- Exercise objective: In your transcription, keep every record exact and leave out the pictures.

[[ Information shown open ]]

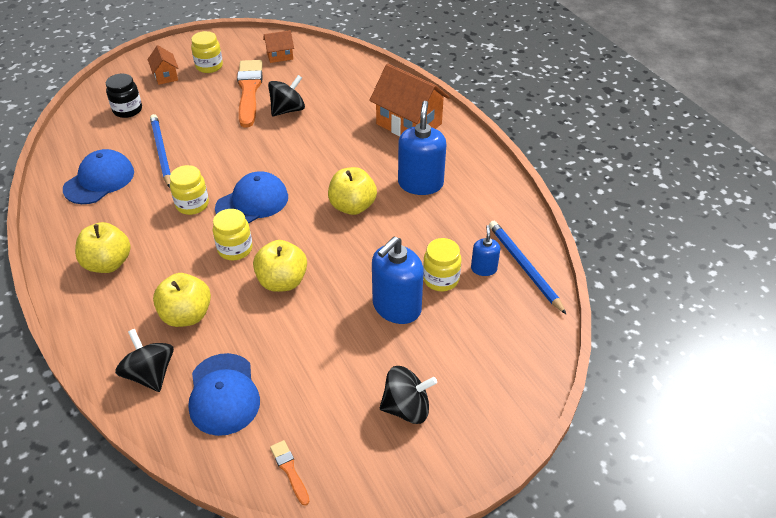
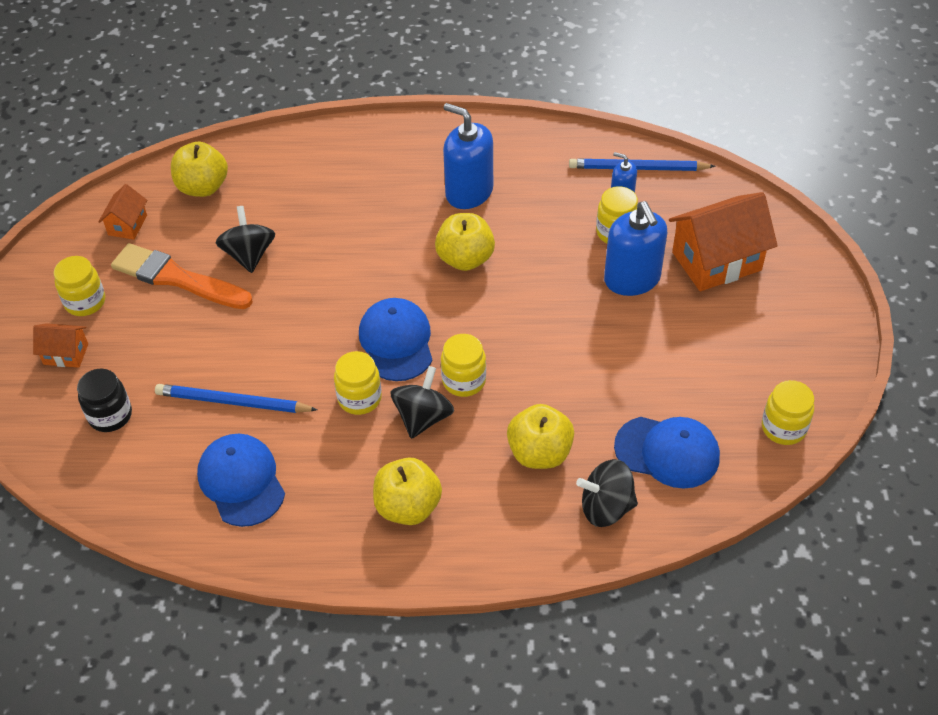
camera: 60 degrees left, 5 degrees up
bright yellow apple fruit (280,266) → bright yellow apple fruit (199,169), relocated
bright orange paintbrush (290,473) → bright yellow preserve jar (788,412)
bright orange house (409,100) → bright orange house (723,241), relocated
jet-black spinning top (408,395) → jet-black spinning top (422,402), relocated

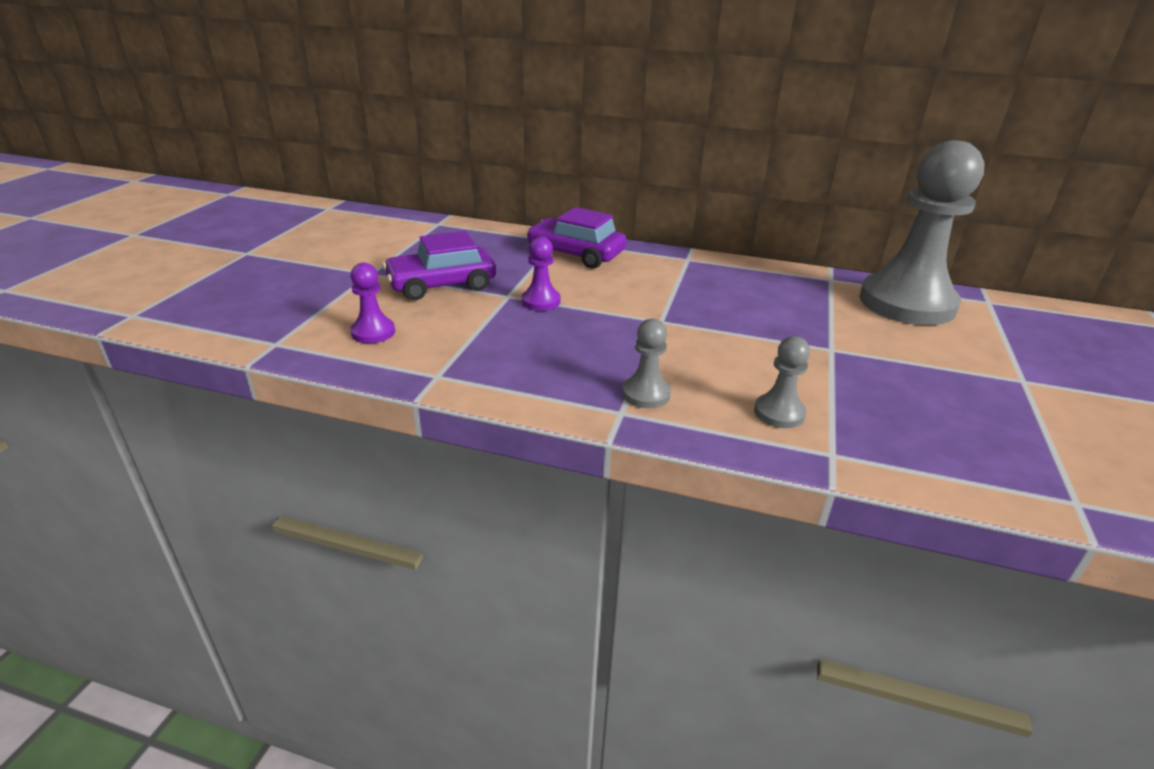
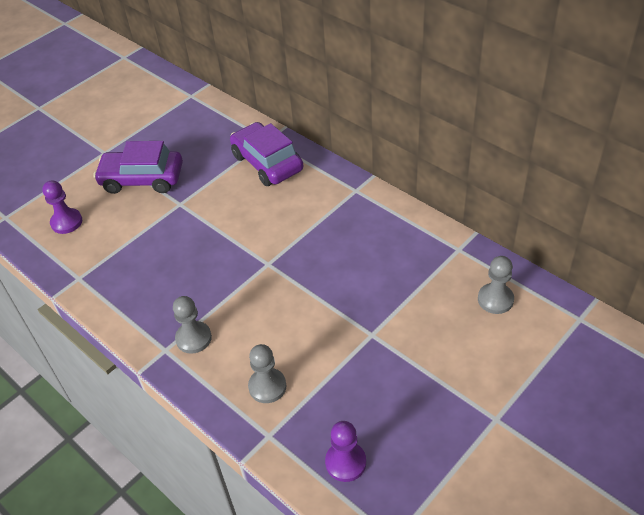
camera: 30 degrees right, 15 degrees up
royal purple game pawn (541,273) → royal purple game pawn (345,451), relocated
grey game pawn (922,232) → grey game pawn (496,285), x0.42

[[ Information shown closed ]]

- Result:
camera: 60 degrees left, 5 degrees up
bright yellow apple fruit (280,266) → bright yellow apple fruit (199,169), relocated
bright orange paintbrush (290,473) → bright yellow preserve jar (788,412)
bright orange house (409,100) → bright orange house (723,241), relocated
jet-black spinning top (408,395) → jet-black spinning top (422,402), relocated

camera: 30 degrees right, 15 degrees up
royal purple game pawn (541,273) → royal purple game pawn (345,451), relocated
grey game pawn (922,232) → grey game pawn (496,285), x0.42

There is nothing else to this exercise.